### YOUR ASSIGNMENT
Please return every line from the entries that has the string "game" in it.

-------- SOURCE MATERIAL --------

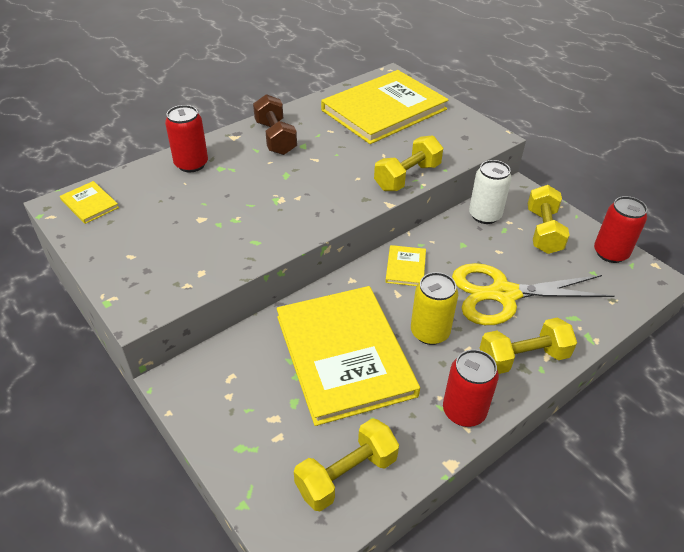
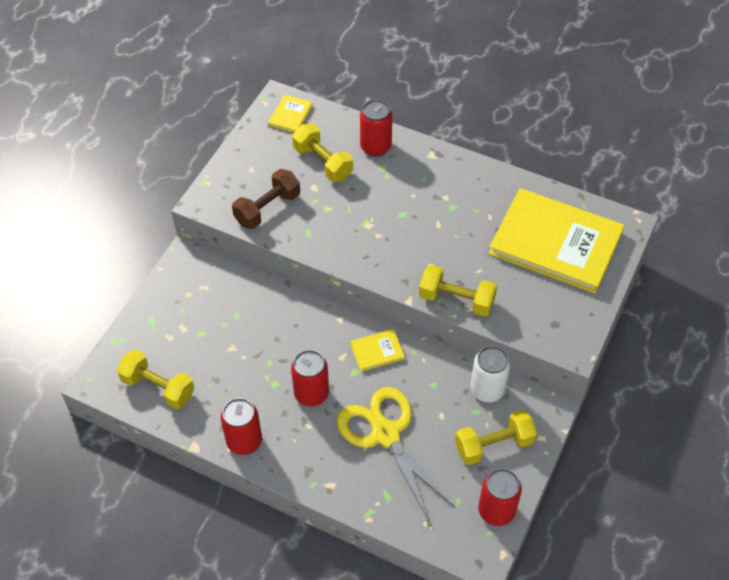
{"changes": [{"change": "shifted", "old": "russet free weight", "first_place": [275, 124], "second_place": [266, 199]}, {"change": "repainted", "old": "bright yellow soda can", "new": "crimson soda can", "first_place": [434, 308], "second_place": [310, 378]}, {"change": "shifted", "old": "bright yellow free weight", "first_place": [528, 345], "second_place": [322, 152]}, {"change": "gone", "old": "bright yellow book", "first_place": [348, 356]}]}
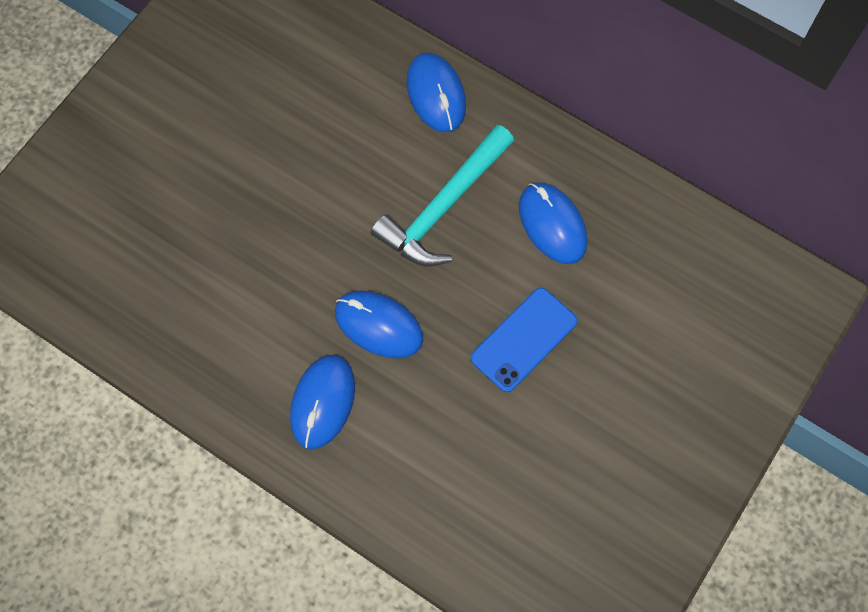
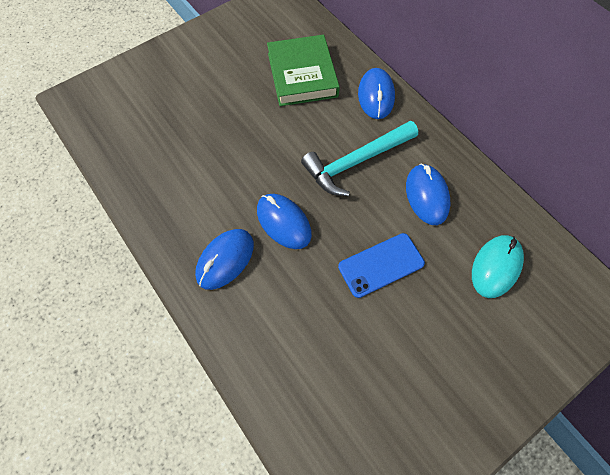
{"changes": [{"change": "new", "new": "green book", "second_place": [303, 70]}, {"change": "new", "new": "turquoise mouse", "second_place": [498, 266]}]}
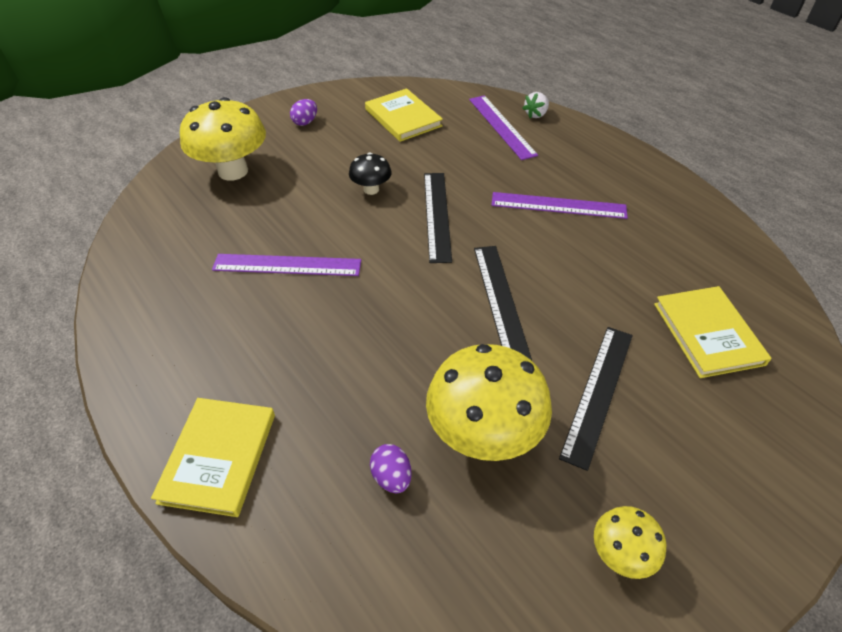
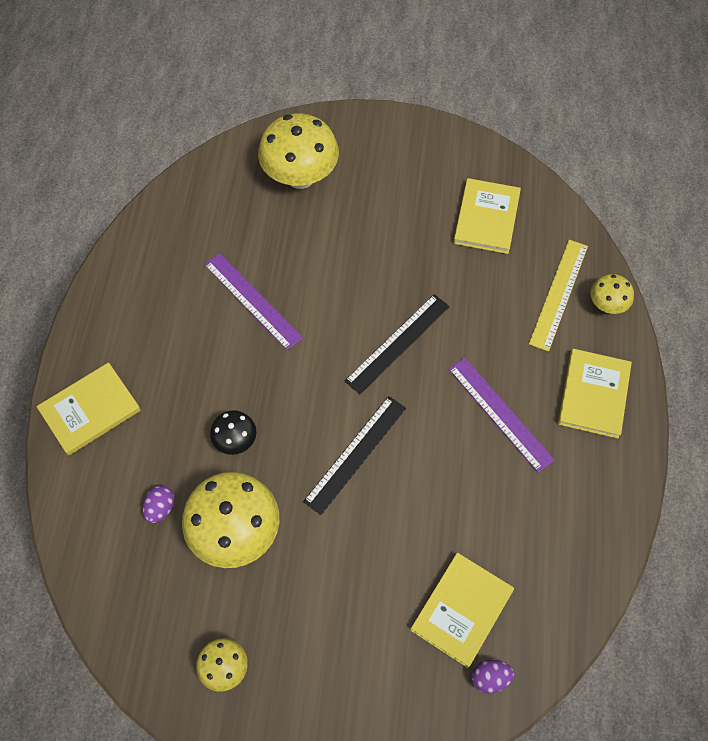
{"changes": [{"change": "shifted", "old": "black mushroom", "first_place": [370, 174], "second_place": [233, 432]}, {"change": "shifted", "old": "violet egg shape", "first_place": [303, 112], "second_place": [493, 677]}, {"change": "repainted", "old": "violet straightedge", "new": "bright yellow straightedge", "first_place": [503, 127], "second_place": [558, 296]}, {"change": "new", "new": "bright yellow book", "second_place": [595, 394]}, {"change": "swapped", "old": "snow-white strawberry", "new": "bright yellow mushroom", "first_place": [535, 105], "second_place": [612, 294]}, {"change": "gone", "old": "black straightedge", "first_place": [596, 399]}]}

--------
-------- SOURCE MATERIAL --------

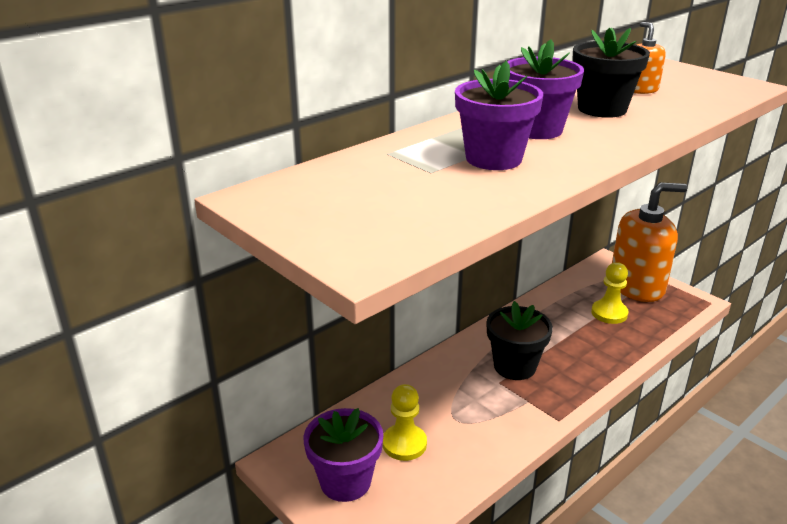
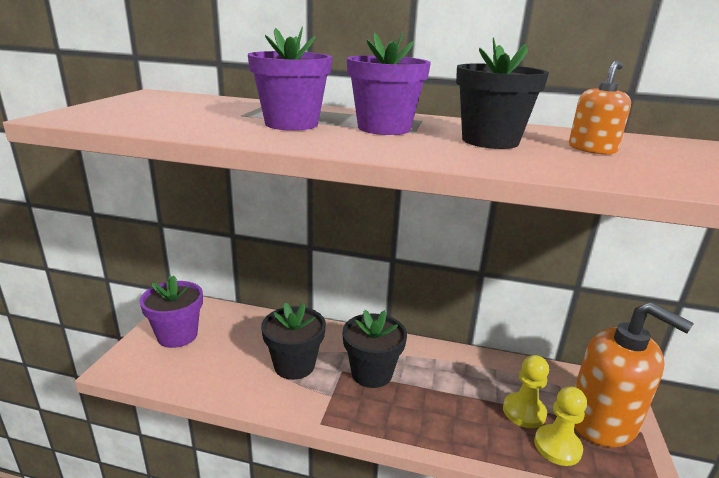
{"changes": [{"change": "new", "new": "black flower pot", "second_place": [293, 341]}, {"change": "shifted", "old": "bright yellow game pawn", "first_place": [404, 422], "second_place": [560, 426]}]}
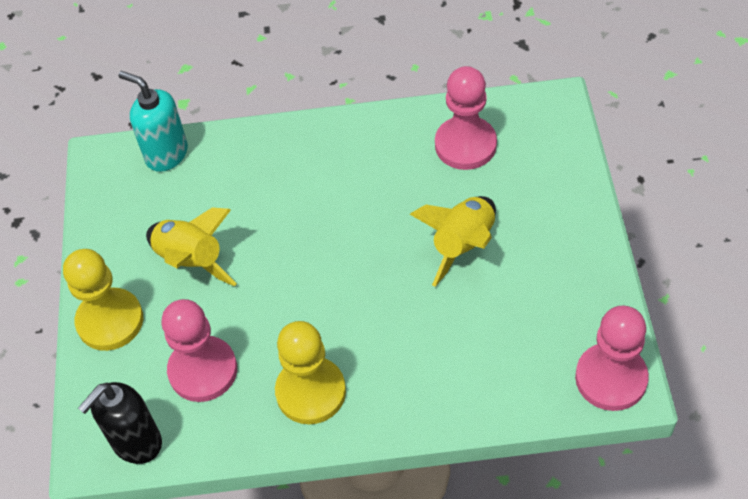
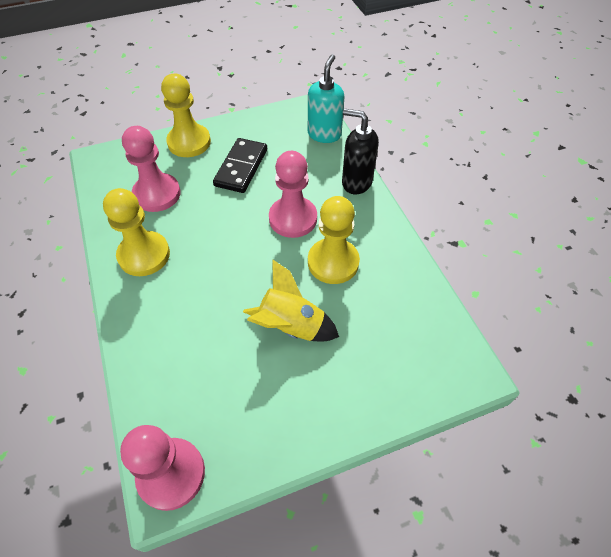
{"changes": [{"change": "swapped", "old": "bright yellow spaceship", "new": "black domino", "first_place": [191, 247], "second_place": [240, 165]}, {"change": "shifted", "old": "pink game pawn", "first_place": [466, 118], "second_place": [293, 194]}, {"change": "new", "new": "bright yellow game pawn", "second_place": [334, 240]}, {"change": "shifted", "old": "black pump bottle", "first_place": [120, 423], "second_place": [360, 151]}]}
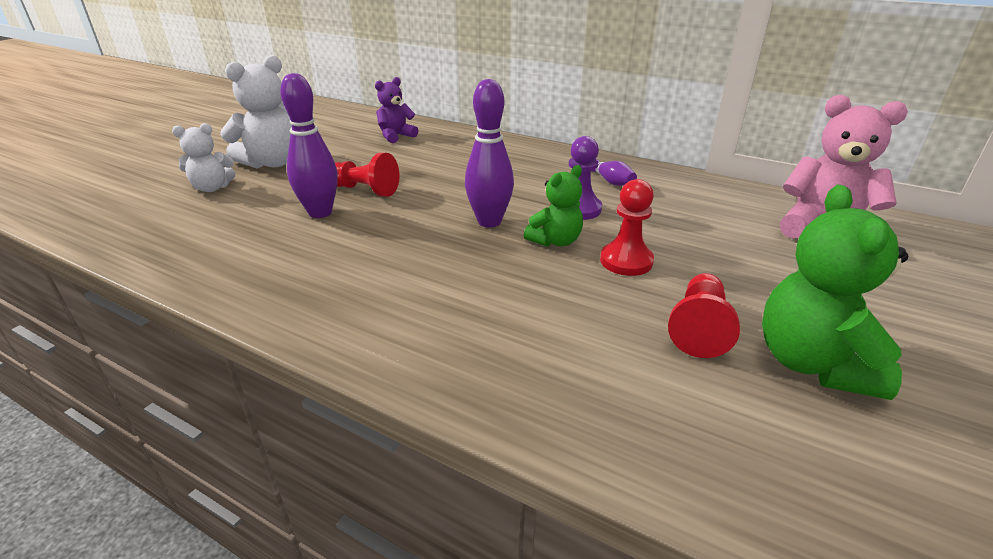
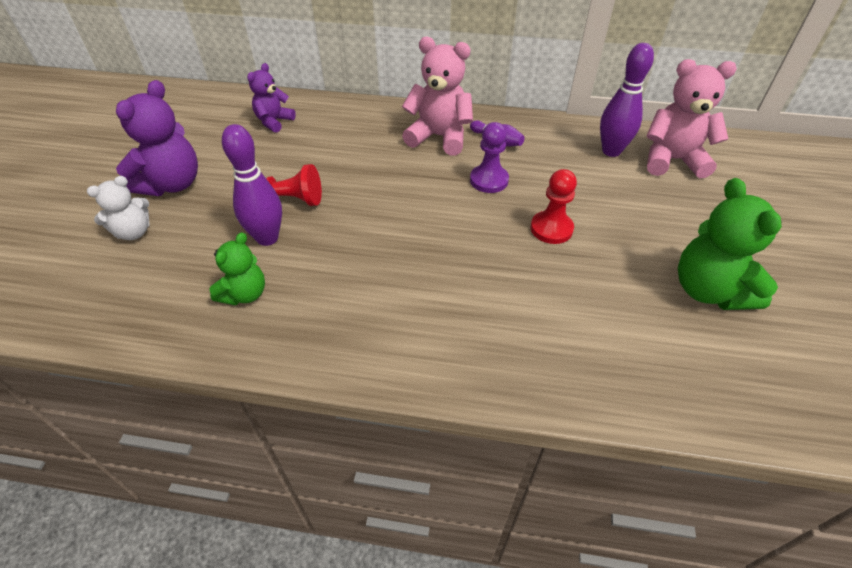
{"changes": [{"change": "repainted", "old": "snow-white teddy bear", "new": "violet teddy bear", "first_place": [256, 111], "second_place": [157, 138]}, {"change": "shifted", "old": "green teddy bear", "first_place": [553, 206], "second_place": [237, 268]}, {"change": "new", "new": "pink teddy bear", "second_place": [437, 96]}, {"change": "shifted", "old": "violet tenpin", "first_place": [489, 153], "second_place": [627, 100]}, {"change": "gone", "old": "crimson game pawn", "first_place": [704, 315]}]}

--------

### EXERCISE RESPONSE
{"changes": [{"change": "new", "new": "black flower pot", "second_place": [293, 341]}, {"change": "shifted", "old": "bright yellow game pawn", "first_place": [404, 422], "second_place": [560, 426]}]}
{"changes": [{"change": "swapped", "old": "bright yellow spaceship", "new": "black domino", "first_place": [191, 247], "second_place": [240, 165]}, {"change": "shifted", "old": "pink game pawn", "first_place": [466, 118], "second_place": [293, 194]}, {"change": "new", "new": "bright yellow game pawn", "second_place": [334, 240]}, {"change": "shifted", "old": "black pump bottle", "first_place": [120, 423], "second_place": [360, 151]}]}
{"changes": [{"change": "repainted", "old": "snow-white teddy bear", "new": "violet teddy bear", "first_place": [256, 111], "second_place": [157, 138]}, {"change": "shifted", "old": "green teddy bear", "first_place": [553, 206], "second_place": [237, 268]}, {"change": "new", "new": "pink teddy bear", "second_place": [437, 96]}, {"change": "shifted", "old": "violet tenpin", "first_place": [489, 153], "second_place": [627, 100]}, {"change": "gone", "old": "crimson game pawn", "first_place": [704, 315]}]}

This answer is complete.